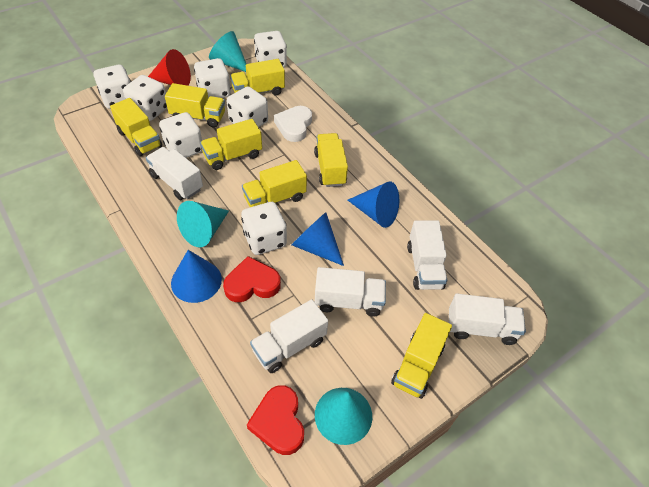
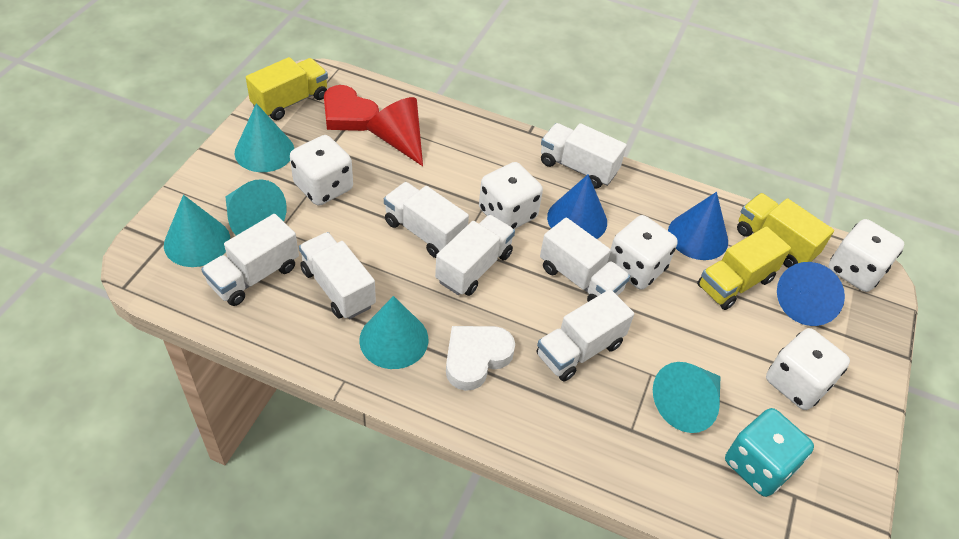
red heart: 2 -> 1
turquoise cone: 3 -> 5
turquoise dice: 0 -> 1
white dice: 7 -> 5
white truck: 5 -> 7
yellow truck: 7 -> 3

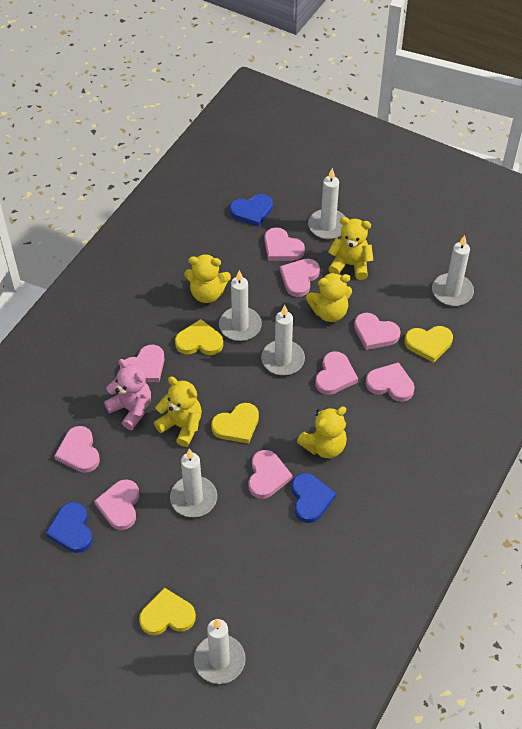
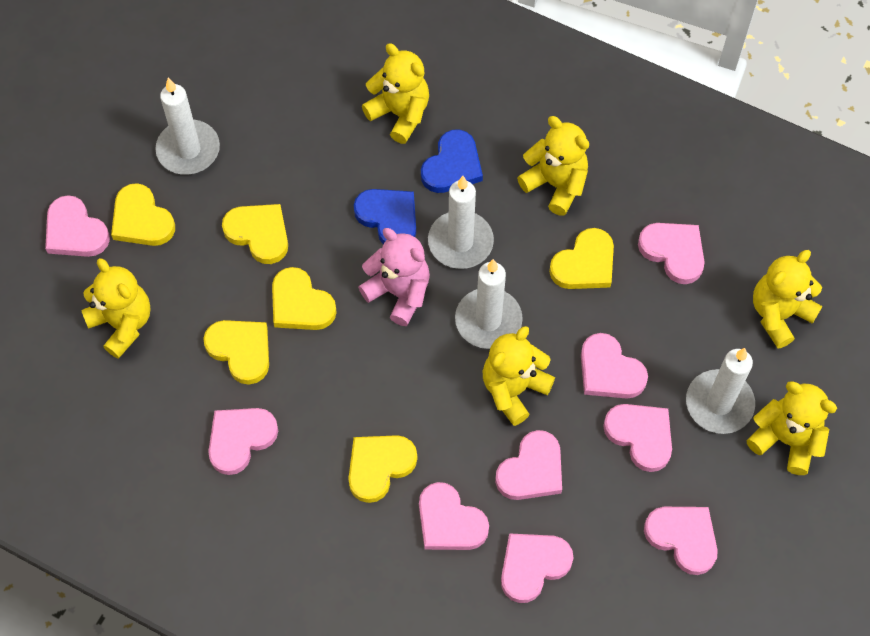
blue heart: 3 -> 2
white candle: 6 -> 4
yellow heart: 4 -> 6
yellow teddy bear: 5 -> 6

# # # #

> REQUIREMENT
The complete listing must be transcribed verbatim, and all pictures are to be omitted.

> RESPONSE TO THIS EXERCISE
red heart: 2 -> 1
turquoise cone: 3 -> 5
turquoise dice: 0 -> 1
white dice: 7 -> 5
white truck: 5 -> 7
yellow truck: 7 -> 3

blue heart: 3 -> 2
white candle: 6 -> 4
yellow heart: 4 -> 6
yellow teddy bear: 5 -> 6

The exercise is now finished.